WHAT IS REQUIRED —
All that should appear is the run of lines from the one containing "green car: 2 -> 3" through the end of the records, each repeated exactly.
- - - -
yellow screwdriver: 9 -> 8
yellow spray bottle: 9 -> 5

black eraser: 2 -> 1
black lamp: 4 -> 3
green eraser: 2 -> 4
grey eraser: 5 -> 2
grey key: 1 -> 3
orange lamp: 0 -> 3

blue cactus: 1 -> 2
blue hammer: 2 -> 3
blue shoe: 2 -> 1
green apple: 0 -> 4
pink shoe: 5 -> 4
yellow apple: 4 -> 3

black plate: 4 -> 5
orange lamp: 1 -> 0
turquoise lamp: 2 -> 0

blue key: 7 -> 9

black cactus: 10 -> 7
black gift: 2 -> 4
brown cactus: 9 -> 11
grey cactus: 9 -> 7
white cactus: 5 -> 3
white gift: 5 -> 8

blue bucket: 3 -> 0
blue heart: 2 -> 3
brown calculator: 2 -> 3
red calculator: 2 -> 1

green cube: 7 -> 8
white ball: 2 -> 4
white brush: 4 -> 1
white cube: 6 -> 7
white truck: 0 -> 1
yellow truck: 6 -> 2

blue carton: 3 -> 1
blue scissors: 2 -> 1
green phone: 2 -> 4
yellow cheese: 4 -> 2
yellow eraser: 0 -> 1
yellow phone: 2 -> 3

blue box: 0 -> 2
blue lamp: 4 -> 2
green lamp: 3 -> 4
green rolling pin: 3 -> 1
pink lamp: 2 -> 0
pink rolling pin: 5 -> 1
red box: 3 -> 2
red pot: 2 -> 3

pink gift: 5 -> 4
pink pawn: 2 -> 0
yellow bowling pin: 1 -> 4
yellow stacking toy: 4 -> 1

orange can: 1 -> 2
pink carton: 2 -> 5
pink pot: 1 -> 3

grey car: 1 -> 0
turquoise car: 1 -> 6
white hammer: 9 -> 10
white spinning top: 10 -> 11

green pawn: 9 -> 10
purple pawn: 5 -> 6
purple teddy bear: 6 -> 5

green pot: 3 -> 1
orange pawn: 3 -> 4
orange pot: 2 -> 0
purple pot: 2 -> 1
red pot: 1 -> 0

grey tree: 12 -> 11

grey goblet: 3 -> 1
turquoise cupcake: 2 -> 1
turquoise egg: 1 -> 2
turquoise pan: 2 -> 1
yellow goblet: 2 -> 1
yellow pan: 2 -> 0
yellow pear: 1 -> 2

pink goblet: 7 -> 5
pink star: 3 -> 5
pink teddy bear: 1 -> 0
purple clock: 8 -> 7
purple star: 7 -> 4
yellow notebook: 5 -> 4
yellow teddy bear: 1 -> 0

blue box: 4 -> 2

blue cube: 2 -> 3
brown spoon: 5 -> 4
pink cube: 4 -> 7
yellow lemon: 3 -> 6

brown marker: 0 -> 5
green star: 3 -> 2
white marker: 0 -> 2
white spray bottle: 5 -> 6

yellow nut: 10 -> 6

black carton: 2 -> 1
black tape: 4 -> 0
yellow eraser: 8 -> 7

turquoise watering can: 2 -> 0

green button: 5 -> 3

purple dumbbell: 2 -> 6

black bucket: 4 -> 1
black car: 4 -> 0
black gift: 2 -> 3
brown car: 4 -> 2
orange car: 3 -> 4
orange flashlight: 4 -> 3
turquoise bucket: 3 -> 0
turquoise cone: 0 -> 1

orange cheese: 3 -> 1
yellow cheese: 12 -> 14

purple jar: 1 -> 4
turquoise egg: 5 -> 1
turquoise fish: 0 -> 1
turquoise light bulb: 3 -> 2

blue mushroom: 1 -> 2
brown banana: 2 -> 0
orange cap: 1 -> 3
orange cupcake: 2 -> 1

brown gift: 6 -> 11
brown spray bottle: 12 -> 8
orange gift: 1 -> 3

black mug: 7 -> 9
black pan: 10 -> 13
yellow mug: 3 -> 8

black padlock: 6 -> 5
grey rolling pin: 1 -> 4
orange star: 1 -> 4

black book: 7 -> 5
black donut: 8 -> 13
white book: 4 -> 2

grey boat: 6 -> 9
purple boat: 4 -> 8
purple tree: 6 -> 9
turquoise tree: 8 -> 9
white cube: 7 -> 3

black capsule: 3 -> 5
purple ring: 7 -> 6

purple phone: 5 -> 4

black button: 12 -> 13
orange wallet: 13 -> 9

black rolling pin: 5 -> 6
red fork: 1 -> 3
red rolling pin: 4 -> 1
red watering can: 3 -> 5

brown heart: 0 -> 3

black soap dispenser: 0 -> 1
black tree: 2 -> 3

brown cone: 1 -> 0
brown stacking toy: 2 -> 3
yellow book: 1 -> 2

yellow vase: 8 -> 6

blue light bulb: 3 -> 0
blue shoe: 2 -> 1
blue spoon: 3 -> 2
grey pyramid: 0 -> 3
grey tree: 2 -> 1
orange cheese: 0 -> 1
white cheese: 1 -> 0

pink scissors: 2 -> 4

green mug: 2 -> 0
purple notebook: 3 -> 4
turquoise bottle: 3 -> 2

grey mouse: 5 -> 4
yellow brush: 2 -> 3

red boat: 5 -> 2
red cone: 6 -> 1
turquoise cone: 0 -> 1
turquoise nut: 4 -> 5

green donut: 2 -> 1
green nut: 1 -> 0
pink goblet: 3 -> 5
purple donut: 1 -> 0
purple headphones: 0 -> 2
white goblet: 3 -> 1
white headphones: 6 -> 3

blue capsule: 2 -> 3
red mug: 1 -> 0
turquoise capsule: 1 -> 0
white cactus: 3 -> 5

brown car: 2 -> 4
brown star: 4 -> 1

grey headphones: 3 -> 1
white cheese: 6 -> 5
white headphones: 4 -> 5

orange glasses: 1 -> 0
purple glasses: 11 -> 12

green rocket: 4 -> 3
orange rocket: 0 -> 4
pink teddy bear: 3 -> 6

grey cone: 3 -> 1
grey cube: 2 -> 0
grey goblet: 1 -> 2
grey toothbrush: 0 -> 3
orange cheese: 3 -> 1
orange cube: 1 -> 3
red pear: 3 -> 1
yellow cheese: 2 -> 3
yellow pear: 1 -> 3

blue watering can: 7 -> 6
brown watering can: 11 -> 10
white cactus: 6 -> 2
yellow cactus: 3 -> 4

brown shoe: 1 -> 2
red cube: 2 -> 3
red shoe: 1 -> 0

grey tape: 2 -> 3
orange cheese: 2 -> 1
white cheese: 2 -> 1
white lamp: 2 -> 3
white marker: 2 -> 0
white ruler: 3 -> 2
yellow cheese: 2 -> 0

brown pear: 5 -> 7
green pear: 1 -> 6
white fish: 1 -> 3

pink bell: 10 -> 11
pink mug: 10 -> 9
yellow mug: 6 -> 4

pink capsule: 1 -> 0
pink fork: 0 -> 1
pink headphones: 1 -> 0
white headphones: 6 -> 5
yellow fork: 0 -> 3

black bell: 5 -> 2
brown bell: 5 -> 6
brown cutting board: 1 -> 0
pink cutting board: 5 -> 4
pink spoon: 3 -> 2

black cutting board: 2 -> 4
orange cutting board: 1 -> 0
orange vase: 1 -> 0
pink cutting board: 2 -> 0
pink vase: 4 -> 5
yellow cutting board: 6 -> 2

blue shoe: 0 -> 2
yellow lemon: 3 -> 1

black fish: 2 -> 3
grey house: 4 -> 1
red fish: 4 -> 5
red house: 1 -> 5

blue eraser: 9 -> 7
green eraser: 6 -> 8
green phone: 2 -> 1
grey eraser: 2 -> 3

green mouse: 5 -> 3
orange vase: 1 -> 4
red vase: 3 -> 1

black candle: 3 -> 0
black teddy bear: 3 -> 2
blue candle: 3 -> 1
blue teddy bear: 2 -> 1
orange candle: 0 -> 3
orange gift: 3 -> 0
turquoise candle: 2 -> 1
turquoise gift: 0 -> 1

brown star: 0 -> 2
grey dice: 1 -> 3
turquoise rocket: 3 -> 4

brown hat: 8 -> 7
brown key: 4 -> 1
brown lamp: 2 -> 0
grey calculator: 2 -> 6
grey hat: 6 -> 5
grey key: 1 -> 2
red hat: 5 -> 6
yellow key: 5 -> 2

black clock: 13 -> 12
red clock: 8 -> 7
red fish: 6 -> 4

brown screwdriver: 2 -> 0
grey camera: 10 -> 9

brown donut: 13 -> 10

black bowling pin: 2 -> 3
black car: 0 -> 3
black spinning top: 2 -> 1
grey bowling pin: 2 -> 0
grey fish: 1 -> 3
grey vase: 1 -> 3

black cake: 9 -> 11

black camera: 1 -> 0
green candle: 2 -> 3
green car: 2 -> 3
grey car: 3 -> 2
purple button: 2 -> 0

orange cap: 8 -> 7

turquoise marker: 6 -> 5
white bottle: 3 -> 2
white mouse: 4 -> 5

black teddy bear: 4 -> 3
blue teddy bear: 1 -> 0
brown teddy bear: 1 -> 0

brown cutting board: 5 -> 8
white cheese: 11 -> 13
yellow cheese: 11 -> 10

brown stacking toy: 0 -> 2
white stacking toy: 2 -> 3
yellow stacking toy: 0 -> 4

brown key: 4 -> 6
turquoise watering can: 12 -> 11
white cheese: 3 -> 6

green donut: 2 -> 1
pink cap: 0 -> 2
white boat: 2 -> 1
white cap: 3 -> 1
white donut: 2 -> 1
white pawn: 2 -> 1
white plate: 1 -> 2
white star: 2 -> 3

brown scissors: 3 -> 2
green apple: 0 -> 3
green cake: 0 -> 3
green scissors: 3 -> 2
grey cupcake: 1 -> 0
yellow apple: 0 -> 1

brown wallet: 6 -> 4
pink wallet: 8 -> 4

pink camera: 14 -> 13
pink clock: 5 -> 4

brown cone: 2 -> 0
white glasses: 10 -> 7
- - - -
SOLUTION TO THIS PROBLEM —
green car: 2 -> 3
grey car: 3 -> 2
purple button: 2 -> 0

orange cap: 8 -> 7

turquoise marker: 6 -> 5
white bottle: 3 -> 2
white mouse: 4 -> 5

black teddy bear: 4 -> 3
blue teddy bear: 1 -> 0
brown teddy bear: 1 -> 0

brown cutting board: 5 -> 8
white cheese: 11 -> 13
yellow cheese: 11 -> 10

brown stacking toy: 0 -> 2
white stacking toy: 2 -> 3
yellow stacking toy: 0 -> 4

brown key: 4 -> 6
turquoise watering can: 12 -> 11
white cheese: 3 -> 6

green donut: 2 -> 1
pink cap: 0 -> 2
white boat: 2 -> 1
white cap: 3 -> 1
white donut: 2 -> 1
white pawn: 2 -> 1
white plate: 1 -> 2
white star: 2 -> 3

brown scissors: 3 -> 2
green apple: 0 -> 3
green cake: 0 -> 3
green scissors: 3 -> 2
grey cupcake: 1 -> 0
yellow apple: 0 -> 1

brown wallet: 6 -> 4
pink wallet: 8 -> 4

pink camera: 14 -> 13
pink clock: 5 -> 4

brown cone: 2 -> 0
white glasses: 10 -> 7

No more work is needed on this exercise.